◆ **Job**
How many of the lines below contain the string "acciaccatura", with case counting? Give only the number.

◆ **Rows**
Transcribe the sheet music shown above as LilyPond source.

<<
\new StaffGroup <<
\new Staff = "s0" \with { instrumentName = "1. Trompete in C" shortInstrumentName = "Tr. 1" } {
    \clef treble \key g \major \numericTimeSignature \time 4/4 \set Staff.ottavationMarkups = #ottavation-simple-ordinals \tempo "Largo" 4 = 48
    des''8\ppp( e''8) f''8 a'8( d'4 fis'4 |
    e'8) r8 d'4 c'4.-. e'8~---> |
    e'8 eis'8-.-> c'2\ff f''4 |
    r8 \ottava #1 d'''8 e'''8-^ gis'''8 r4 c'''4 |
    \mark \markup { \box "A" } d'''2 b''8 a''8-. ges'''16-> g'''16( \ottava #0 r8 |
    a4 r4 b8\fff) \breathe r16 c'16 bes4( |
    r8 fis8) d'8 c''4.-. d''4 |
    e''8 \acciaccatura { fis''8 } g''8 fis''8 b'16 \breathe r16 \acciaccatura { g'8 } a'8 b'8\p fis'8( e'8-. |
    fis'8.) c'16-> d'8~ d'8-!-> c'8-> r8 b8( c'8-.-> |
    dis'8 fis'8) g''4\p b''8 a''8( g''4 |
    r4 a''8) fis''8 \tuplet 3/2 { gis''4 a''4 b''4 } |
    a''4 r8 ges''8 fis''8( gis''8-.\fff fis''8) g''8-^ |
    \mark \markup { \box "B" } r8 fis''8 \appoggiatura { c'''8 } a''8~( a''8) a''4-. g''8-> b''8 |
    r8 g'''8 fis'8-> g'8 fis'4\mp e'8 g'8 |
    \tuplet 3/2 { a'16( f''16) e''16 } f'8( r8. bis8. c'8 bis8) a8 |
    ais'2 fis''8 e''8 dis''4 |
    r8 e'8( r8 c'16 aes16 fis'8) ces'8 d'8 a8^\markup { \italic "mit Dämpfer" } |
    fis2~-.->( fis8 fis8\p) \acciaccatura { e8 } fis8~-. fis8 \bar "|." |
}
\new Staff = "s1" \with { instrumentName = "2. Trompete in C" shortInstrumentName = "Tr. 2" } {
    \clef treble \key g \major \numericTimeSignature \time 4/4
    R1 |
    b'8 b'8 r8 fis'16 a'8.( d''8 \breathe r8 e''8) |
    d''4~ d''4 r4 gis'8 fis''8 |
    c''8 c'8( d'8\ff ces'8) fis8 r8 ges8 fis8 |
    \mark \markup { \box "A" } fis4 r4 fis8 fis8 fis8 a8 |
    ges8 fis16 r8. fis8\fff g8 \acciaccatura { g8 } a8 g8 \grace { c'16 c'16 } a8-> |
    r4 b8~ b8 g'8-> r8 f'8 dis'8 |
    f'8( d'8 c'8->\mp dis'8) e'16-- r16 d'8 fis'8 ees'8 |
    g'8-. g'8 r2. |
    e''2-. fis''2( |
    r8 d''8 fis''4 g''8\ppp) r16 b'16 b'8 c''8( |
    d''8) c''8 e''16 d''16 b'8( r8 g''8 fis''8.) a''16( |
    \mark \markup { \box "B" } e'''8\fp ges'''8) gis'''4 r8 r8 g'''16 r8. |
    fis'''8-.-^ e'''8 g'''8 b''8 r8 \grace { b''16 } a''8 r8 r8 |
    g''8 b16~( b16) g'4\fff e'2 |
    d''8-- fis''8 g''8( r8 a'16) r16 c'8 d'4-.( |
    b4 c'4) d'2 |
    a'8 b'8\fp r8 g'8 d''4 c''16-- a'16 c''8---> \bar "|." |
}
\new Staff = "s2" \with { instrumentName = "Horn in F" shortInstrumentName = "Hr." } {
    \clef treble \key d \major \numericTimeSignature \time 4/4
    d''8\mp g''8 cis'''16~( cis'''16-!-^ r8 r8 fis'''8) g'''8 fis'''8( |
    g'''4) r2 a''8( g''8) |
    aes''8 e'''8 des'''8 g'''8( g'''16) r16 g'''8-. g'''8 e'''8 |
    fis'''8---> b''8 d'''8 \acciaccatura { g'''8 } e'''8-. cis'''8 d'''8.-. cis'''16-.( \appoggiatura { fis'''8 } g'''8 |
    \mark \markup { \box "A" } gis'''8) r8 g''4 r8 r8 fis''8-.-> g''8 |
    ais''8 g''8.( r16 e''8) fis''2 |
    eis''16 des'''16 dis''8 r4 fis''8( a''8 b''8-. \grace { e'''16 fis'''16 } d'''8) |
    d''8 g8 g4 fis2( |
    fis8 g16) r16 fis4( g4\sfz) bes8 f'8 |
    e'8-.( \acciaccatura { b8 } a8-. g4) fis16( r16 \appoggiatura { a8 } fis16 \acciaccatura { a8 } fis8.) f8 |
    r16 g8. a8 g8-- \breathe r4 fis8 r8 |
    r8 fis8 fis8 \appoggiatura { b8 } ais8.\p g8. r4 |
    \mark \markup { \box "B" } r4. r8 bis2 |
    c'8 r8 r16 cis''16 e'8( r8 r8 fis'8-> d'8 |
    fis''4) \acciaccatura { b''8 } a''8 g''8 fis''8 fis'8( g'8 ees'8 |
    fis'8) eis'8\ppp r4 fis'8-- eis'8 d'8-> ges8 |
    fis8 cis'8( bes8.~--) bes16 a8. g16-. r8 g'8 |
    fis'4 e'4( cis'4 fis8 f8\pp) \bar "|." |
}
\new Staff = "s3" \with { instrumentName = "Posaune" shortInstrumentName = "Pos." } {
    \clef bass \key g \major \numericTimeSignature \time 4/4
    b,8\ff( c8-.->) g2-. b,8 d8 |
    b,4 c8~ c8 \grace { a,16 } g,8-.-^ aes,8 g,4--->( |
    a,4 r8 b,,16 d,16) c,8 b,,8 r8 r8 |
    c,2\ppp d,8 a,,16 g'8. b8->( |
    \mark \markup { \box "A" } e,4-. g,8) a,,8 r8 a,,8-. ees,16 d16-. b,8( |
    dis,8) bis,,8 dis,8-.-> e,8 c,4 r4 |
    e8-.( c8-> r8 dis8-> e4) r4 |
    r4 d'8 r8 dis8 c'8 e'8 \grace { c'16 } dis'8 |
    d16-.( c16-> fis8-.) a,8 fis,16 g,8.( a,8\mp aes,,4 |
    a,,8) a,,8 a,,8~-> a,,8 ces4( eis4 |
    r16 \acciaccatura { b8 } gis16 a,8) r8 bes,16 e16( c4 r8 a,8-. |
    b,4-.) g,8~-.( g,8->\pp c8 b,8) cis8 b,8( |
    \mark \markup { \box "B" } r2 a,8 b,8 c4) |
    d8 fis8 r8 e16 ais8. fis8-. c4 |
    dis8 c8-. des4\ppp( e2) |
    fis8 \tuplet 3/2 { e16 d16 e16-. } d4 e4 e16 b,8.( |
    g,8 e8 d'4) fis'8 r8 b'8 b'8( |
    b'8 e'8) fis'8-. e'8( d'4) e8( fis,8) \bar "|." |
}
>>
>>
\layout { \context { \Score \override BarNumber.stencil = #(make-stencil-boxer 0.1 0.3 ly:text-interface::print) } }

◆ **Correct result**
7